> _Do this_
Render the items as a numbered list with blank lines left out, covering everything from the first line up to and including the line that contains "(128, 1099).".

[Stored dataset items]
========
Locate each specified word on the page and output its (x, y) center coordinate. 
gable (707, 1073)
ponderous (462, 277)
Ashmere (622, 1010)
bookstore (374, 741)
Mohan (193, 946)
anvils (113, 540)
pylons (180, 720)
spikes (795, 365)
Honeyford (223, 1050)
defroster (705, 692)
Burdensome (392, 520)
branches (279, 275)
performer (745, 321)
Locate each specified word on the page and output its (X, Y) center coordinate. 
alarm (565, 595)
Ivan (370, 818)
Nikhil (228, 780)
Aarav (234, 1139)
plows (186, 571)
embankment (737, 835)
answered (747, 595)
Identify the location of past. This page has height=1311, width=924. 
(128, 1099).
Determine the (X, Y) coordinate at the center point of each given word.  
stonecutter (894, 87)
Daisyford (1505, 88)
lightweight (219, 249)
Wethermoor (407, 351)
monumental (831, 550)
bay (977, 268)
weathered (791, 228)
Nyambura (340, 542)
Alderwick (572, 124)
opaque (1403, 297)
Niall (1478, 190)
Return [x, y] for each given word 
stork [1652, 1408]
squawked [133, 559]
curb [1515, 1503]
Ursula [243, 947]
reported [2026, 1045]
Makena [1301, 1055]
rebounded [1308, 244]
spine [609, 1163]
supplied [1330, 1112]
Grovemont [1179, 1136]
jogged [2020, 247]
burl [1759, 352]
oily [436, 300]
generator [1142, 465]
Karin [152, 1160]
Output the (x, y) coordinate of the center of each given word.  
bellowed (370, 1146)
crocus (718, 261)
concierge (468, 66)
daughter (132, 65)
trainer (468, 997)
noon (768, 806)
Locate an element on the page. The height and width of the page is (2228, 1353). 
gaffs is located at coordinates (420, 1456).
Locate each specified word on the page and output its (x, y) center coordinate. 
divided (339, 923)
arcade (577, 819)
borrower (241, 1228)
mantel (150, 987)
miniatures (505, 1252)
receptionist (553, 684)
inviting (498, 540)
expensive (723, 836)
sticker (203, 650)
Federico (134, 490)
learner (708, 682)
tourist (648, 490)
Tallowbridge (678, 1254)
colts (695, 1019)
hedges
========
> _Solved problem_
1. Locate each specified word on the page and output its (x, y) center coordinate. 
2. gable (707, 1073)
3. ponderous (462, 277)
4. Ashmere (622, 1010)
5. bookstore (374, 741)
6. Mohan (193, 946)
7. anvils (113, 540)
8. pylons (180, 720)
9. spikes (795, 365)
10. Honeyford (223, 1050)
11. defroster (705, 692)
12. Burdensome (392, 520)
13. branches (279, 275)
14. performer (745, 321)
15. Locate each specified word on the page and output its (X, Y) center coordinate. 
16. alarm (565, 595)
17. Ivan (370, 818)
18. Nikhil (228, 780)
19. Aarav (234, 1139)
20. plows (186, 571)
21. embankment (737, 835)
22. answered (747, 595)
23. Identify the location of past. This page has height=1311, width=924. 
24. (128, 1099).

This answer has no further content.